→ YOUR INSTRUCTIONS
Below are entries. Copy exactly the lines running from the line that holds "(494, 219) = (529, 454): yellow" to the line that holds "(542, 217) = (501, 491): purple", with both ends included.

→ INFORMATION PROVIDED

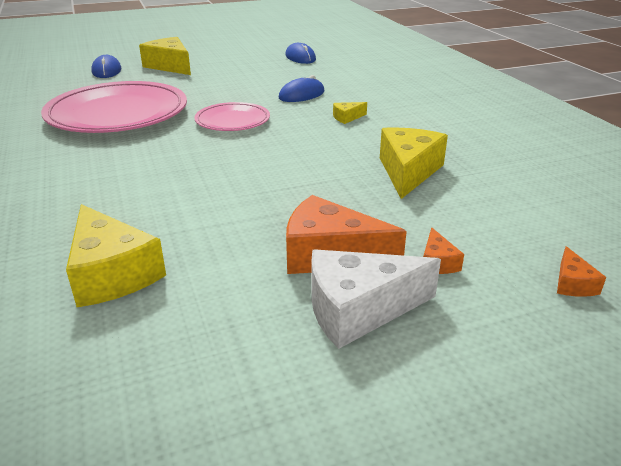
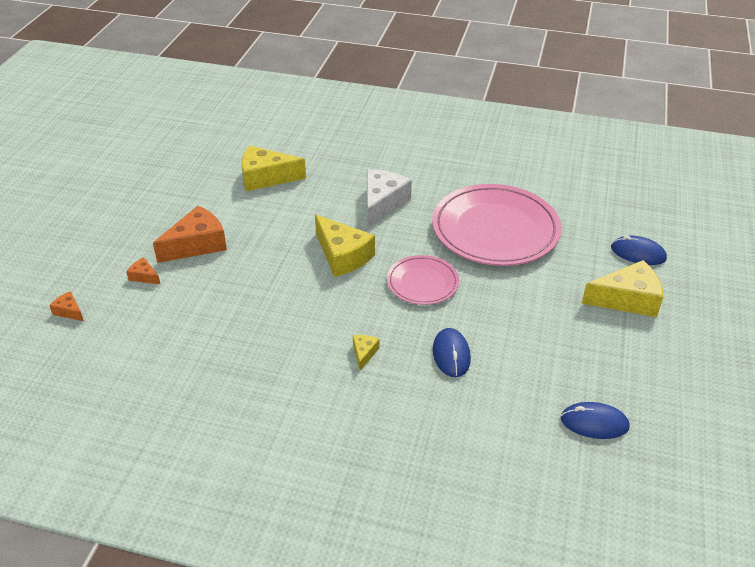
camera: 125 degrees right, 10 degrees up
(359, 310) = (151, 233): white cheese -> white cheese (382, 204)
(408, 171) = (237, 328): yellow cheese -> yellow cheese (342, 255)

==

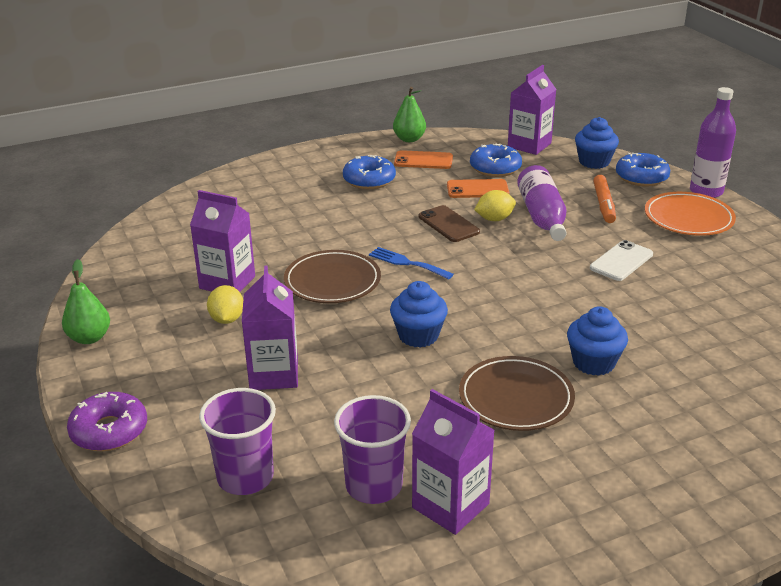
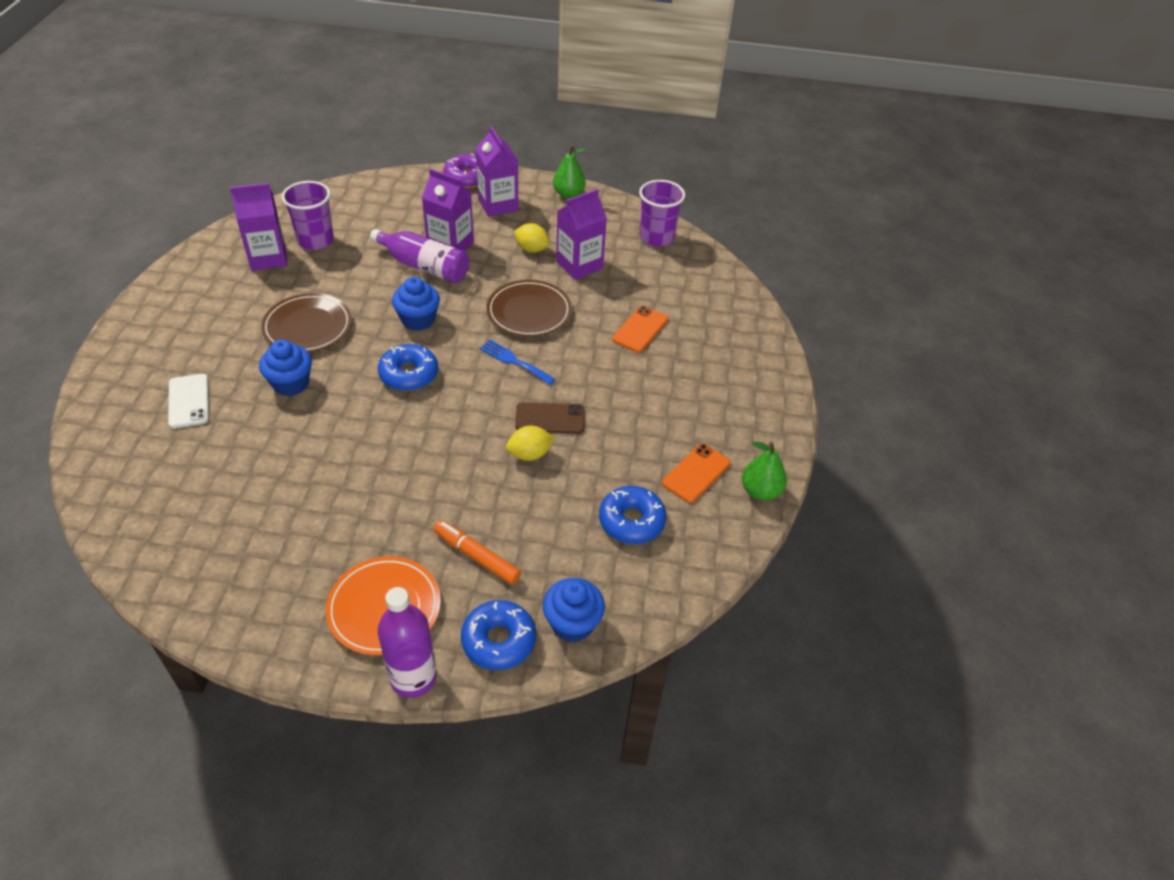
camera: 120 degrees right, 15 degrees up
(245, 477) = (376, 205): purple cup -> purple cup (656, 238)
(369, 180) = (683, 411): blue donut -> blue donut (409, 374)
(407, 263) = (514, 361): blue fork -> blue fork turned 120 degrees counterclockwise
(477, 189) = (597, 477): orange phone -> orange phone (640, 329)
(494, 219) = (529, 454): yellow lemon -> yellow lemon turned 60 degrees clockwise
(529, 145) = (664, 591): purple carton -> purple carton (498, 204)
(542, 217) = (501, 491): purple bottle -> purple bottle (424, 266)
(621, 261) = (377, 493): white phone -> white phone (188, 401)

---

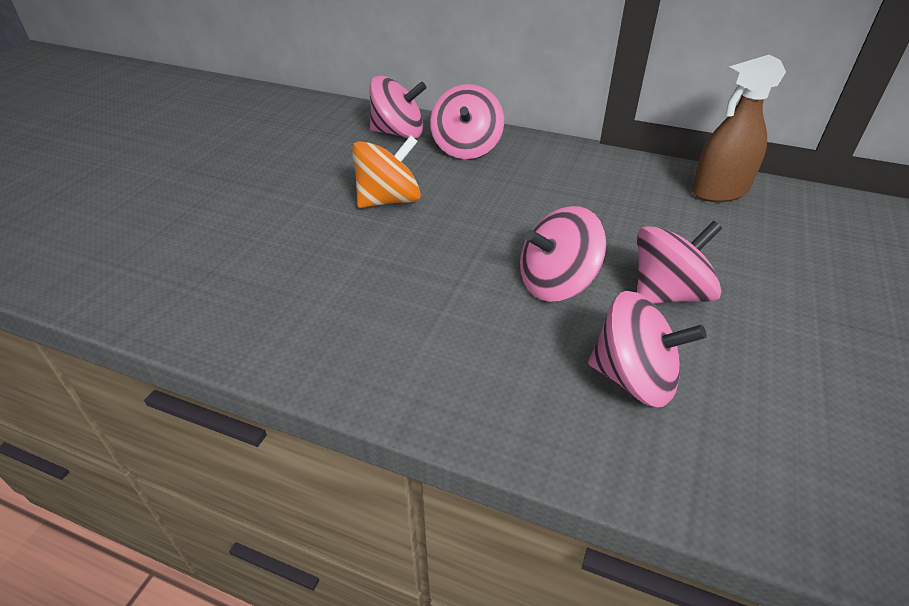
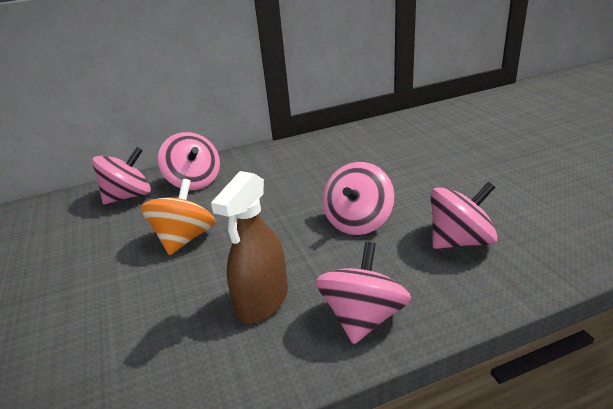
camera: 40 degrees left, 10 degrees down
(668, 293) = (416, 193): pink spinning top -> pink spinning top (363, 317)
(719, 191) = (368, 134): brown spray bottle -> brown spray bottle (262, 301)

→ YOUR SOLUTION
(494, 219) = (529, 454): yellow lemon -> yellow lemon turned 60 degrees clockwise
(529, 145) = (664, 591): purple carton -> purple carton (498, 204)
(542, 217) = (501, 491): purple bottle -> purple bottle (424, 266)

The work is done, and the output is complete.